## WORK TO BE COMPLETED
Go through the data and copy every line exactly, but not the images.

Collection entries
■ ■ ■
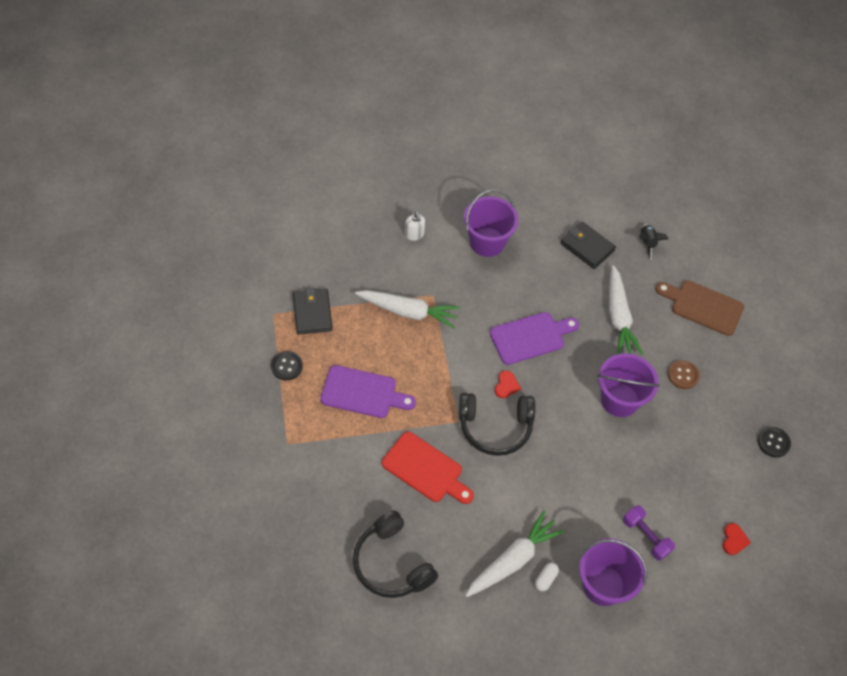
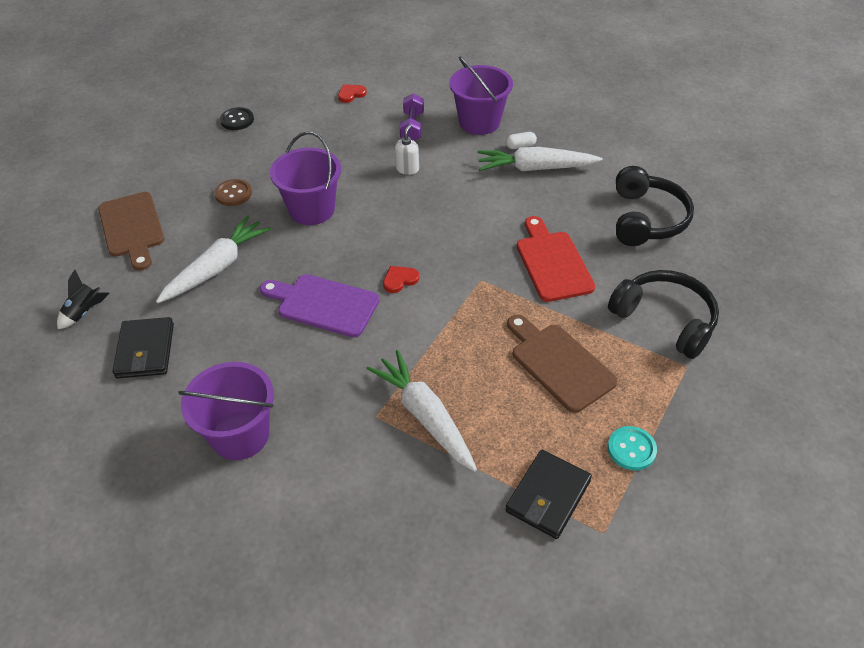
camera: 135 degrees left, 10 degrees down
black button [271,351,303,380] -> turquoise button [608,426,657,471]
purple cutting board [320,365,416,418] -> brown cutting board [507,315,618,413]
white soap dispenser [405,212,425,241] -> white soap dispenser moved to [395,124,419,175]
black headphones [459,393,536,456] -> black headphones moved to [608,270,719,359]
■ ■ ■
## EXPECTED ANSWER
camera: 135 degrees left, 10 degrees down
black button [271,351,303,380] -> turquoise button [608,426,657,471]
purple cutting board [320,365,416,418] -> brown cutting board [507,315,618,413]
white soap dispenser [405,212,425,241] -> white soap dispenser moved to [395,124,419,175]
black headphones [459,393,536,456] -> black headphones moved to [608,270,719,359]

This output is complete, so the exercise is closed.